▸ **ABOUT THIS EXERCISE**
May I have the lines from the one containing "(446, 148) = (333, 366): purple" to the end of the entries, returned exactly and with nothing else?

[Start of section]

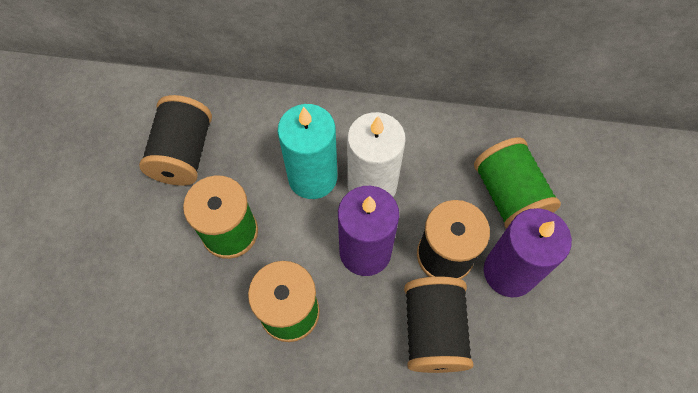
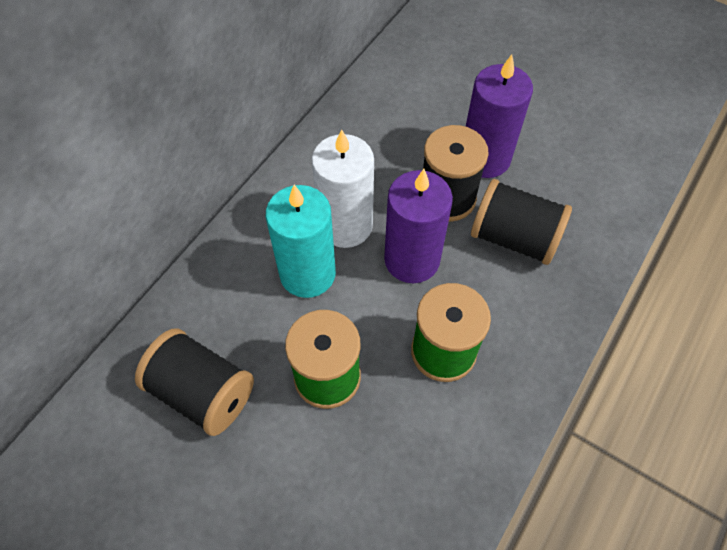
camera: 65 degrees left, 5 degrees down
(508, 195) = (414, 126): green spool -> none

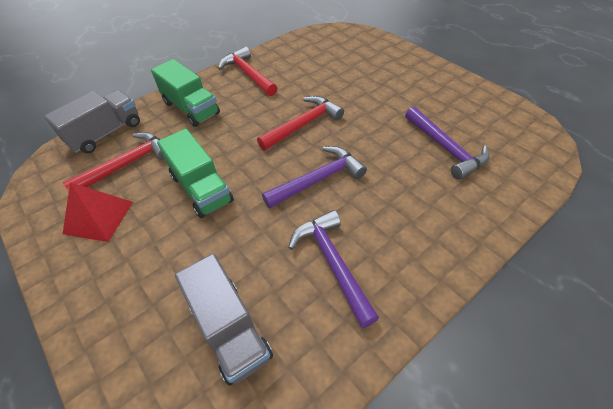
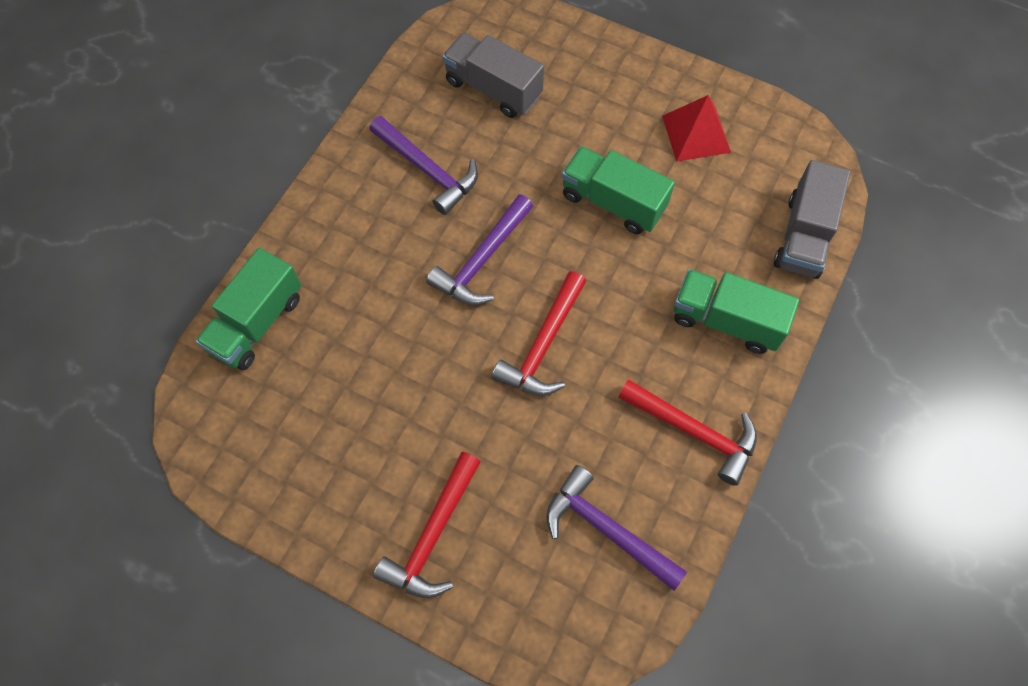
camera: 155 degrees right, 15 degrees up
(127, 164) = (728, 202): red hammer -> red hammer (432, 535)
(446, 148) = (333, 366): purple hammer -> purple hammer (606, 529)
(503, 188) = (257, 323): none -> green truck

[End of section]

▸ **RESPONSE TO THE TASK**
(446, 148) = (333, 366): purple hammer -> purple hammer (606, 529)
(503, 188) = (257, 323): none -> green truck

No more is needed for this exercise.